[Supplied records Boundary: Start]
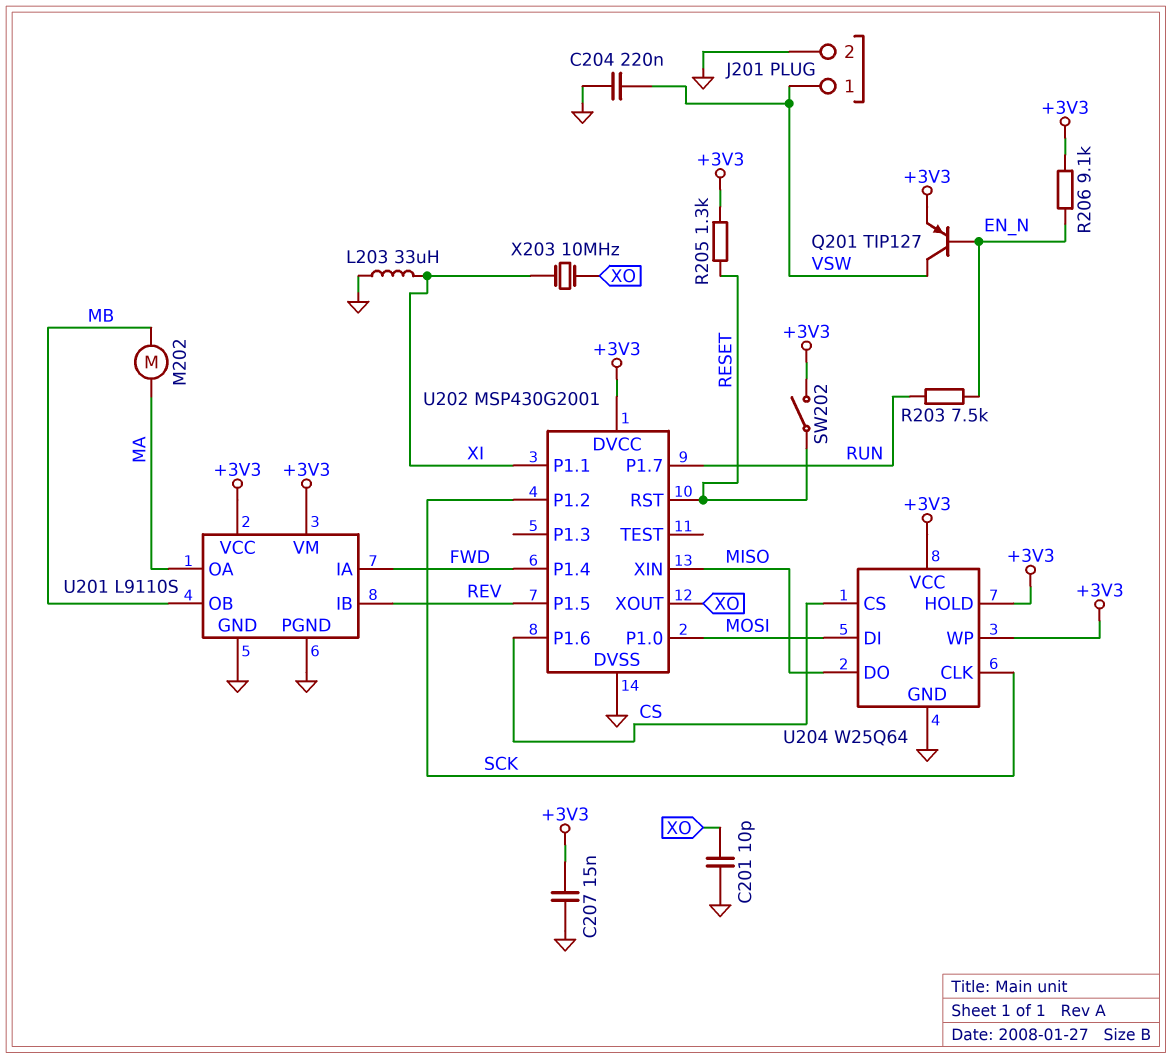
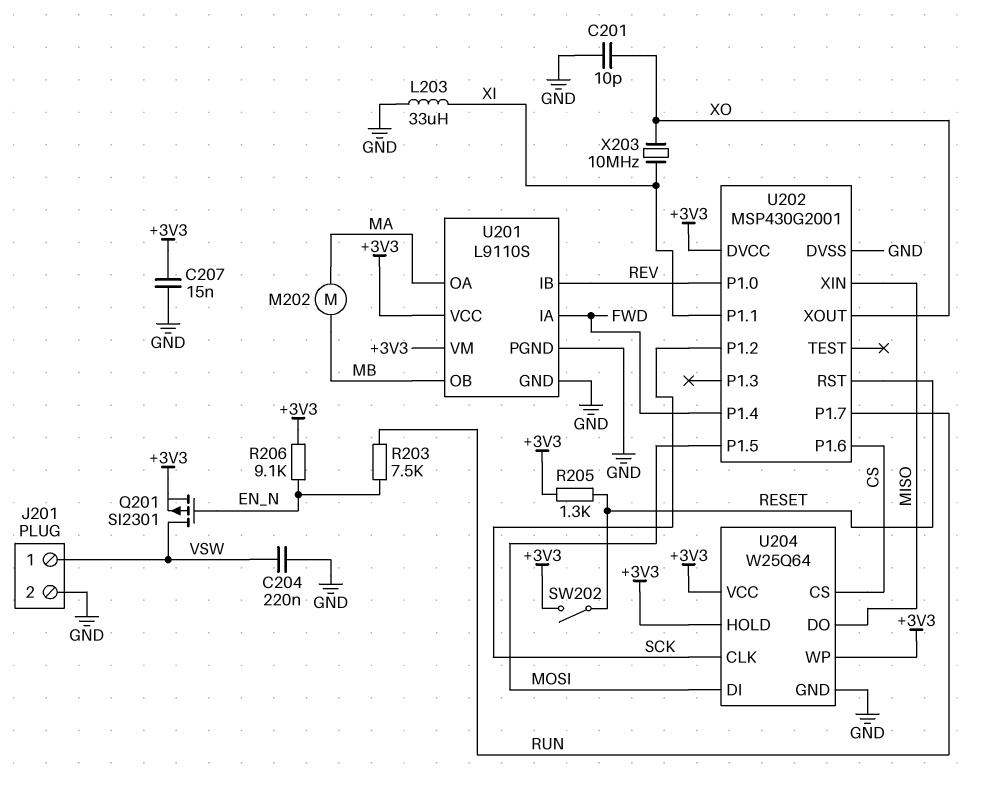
Q201: PNP TIP127 (B EN_N, C VSW, E +3V3) -> PMOS SI2301 (G EN_N, D VSW, S +3V3)
U202 pin P1.0: MOSI -> REV
U202 pin P1.5: REV -> MOSI

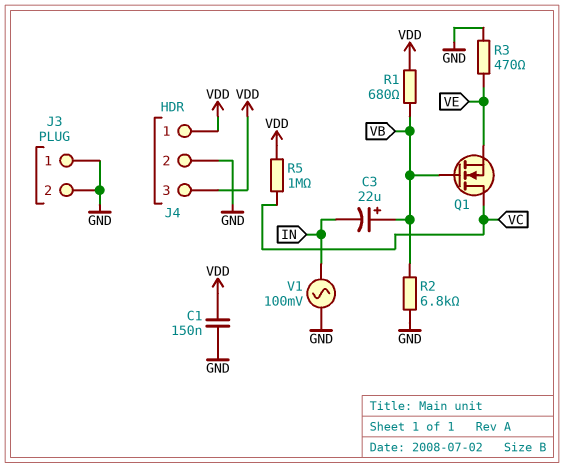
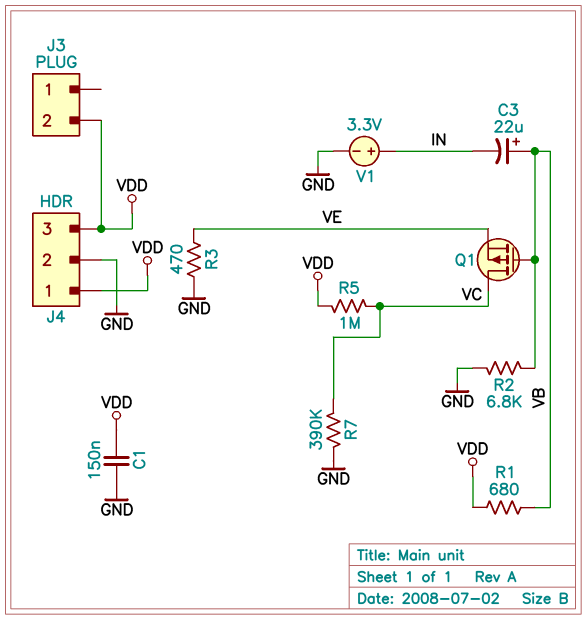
J3 pin 1: GND -> none
J3 pin 2: GND -> VDD
Q1: NMOS (G VB, D VC, S VE) -> PMOS (G VB, D VC, S VE)
R7: none -> 390k (GND, VC)
V1: AC 100mV (GND, IN) -> 3.3V (plus IN, minus GND)

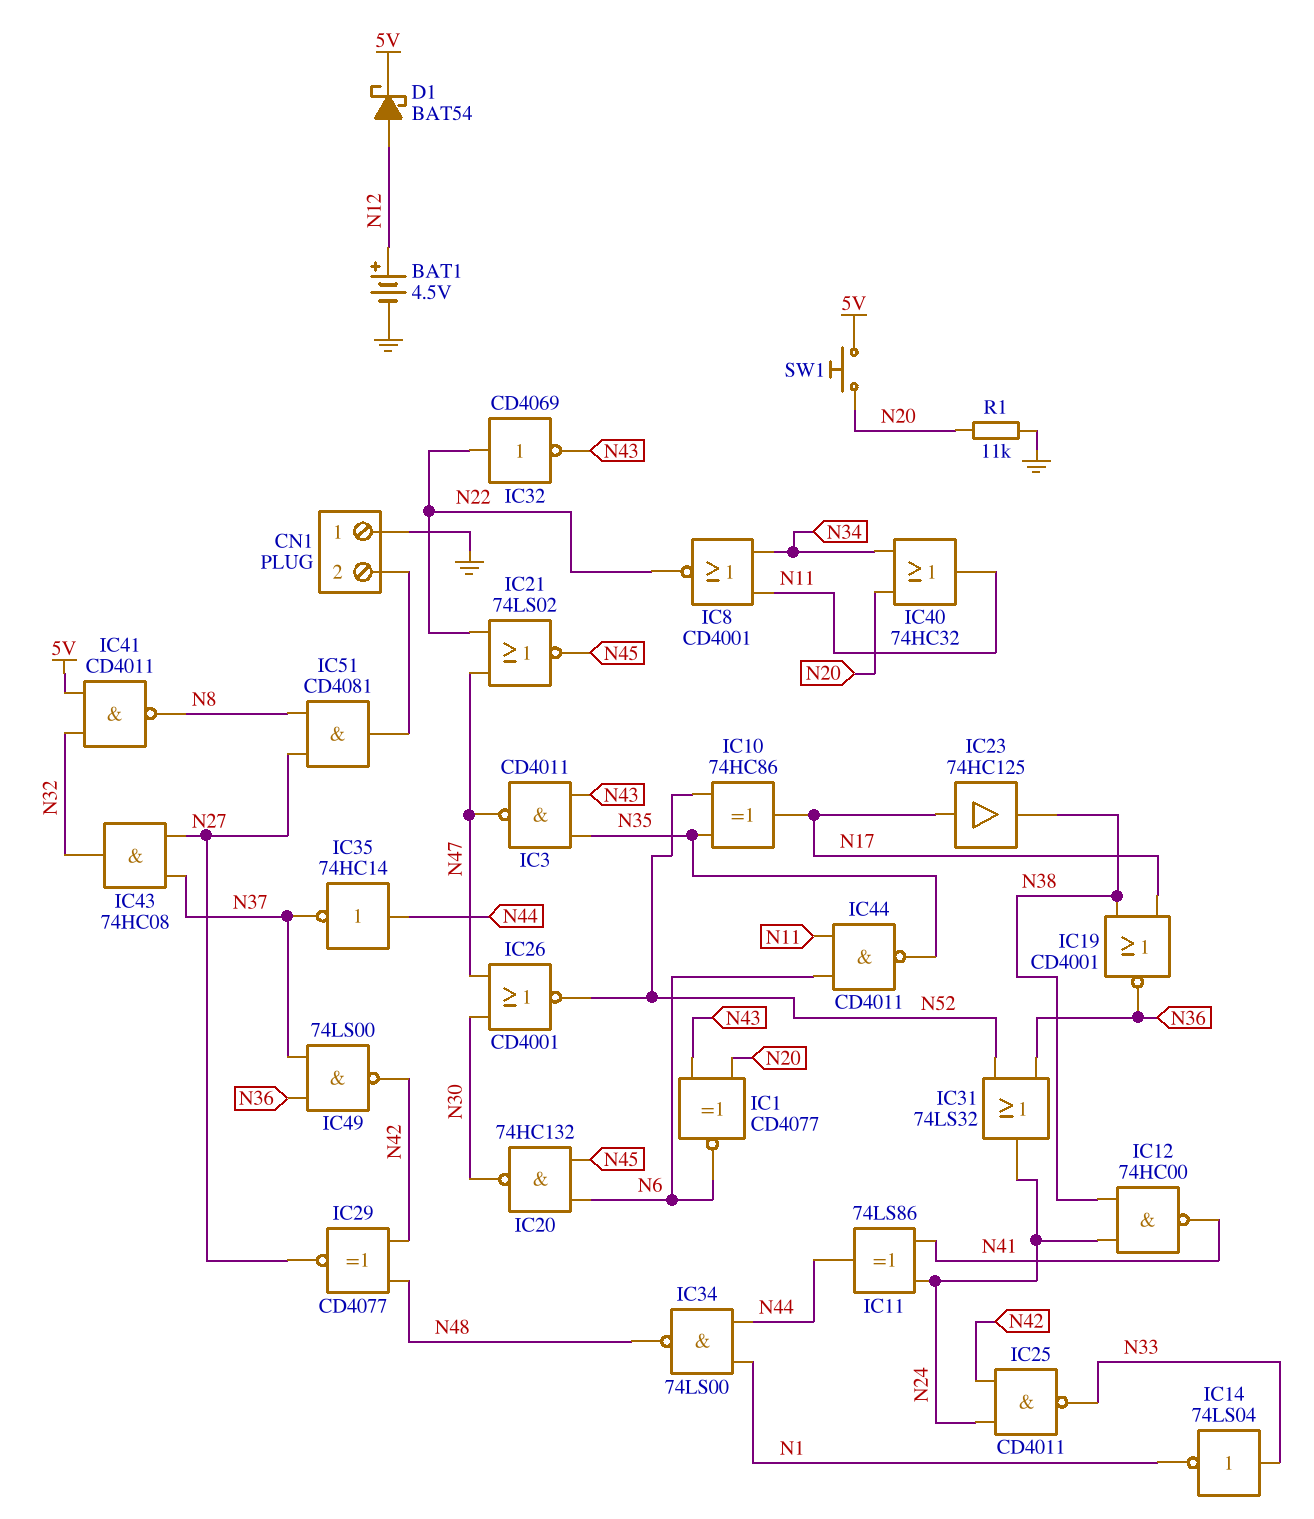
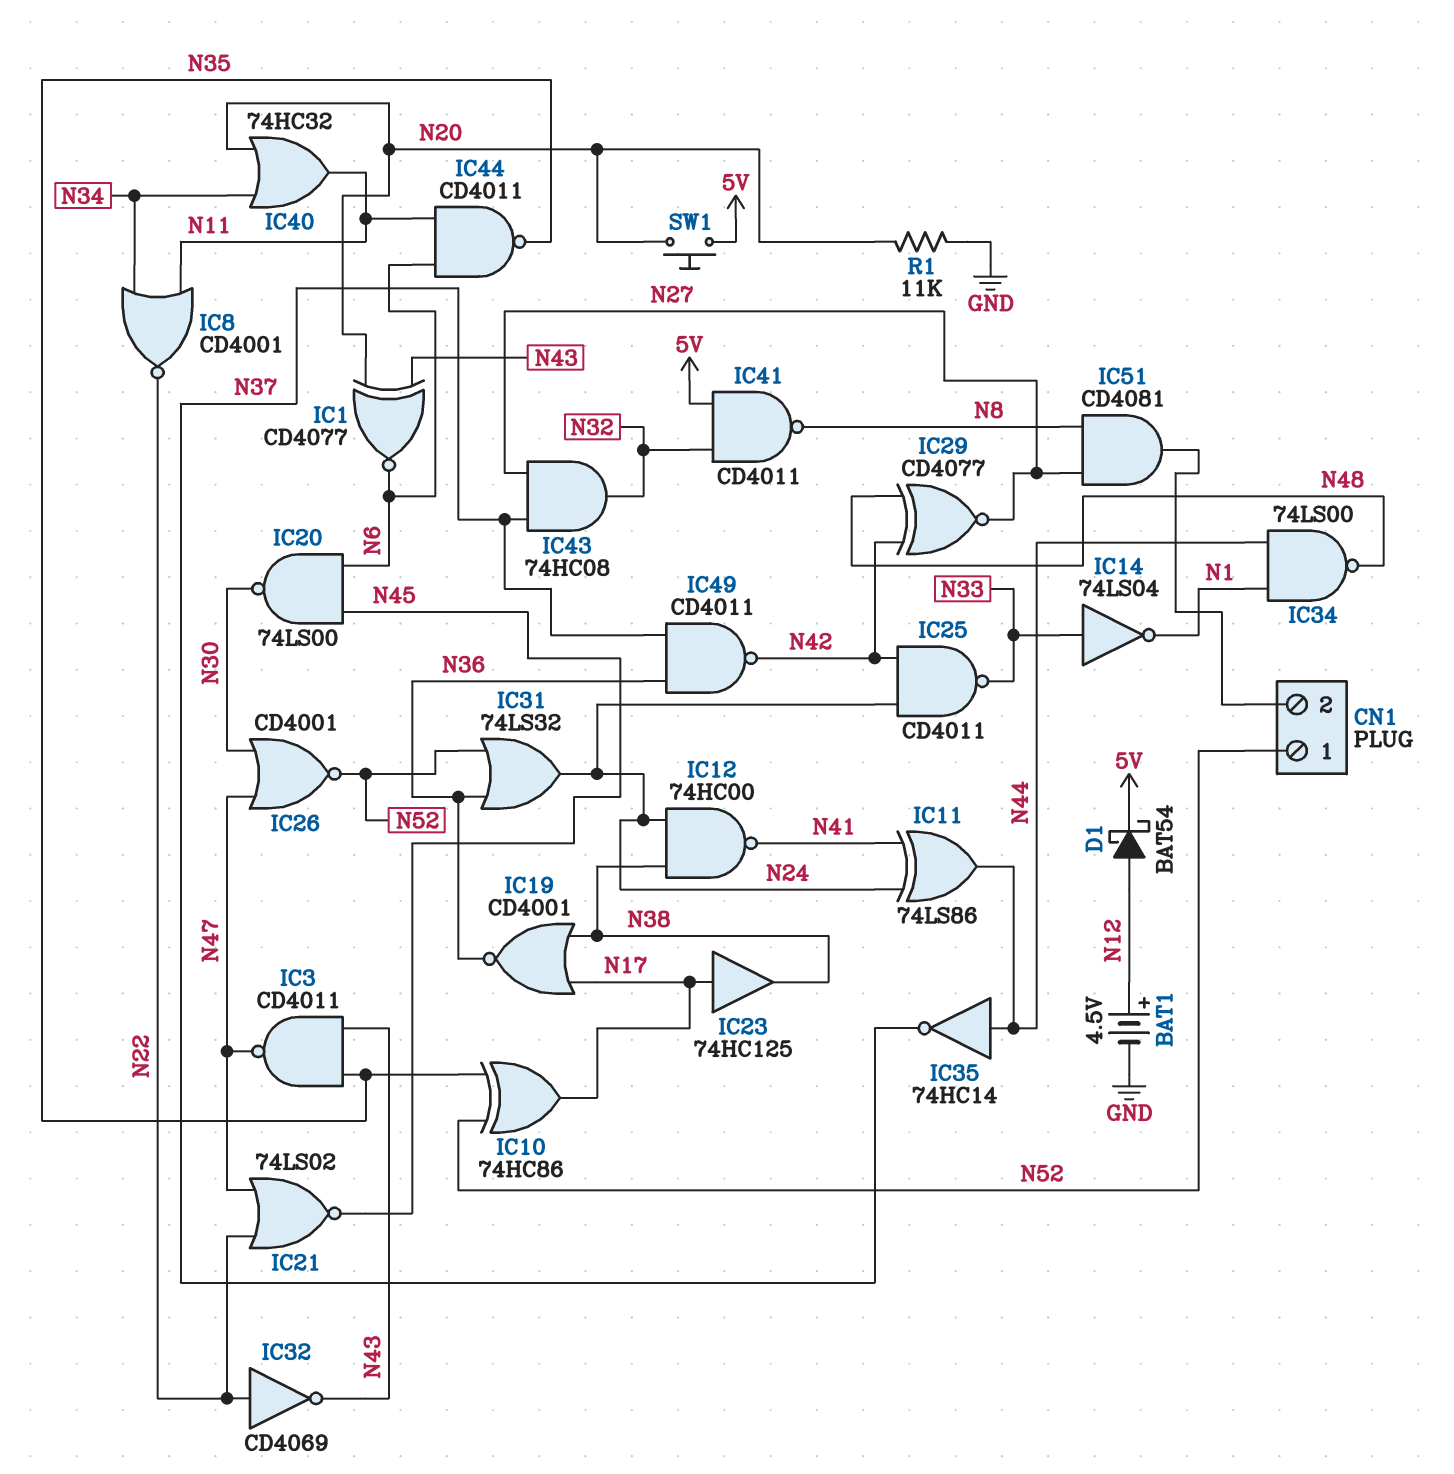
CN1 pin 1: GND -> N52
IC20: NAND 74HC132 (in N6, in N45, out N30) -> NAND 74LS00 (in N6, in N45, out N30)
IC49: NAND 74LS00 (in N36, in N37, out N42) -> NAND CD4011 (in N36, in N37, out N42)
[Supplied records Boundary: End]
**Action item**
Pictures stay out, but everything else in the records must be output exactly.

**The answer**
Q201: PNP TIP127 (B EN_N, C VSW, E +3V3) -> PMOS SI2301 (G EN_N, D VSW, S +3V3)
U202 pin P1.0: MOSI -> REV
U202 pin P1.5: REV -> MOSI

J3 pin 1: GND -> none
J3 pin 2: GND -> VDD
Q1: NMOS (G VB, D VC, S VE) -> PMOS (G VB, D VC, S VE)
R7: none -> 390k (GND, VC)
V1: AC 100mV (GND, IN) -> 3.3V (plus IN, minus GND)

CN1 pin 1: GND -> N52
IC20: NAND 74HC132 (in N6, in N45, out N30) -> NAND 74LS00 (in N6, in N45, out N30)
IC49: NAND 74LS00 (in N36, in N37, out N42) -> NAND CD4011 (in N36, in N37, out N42)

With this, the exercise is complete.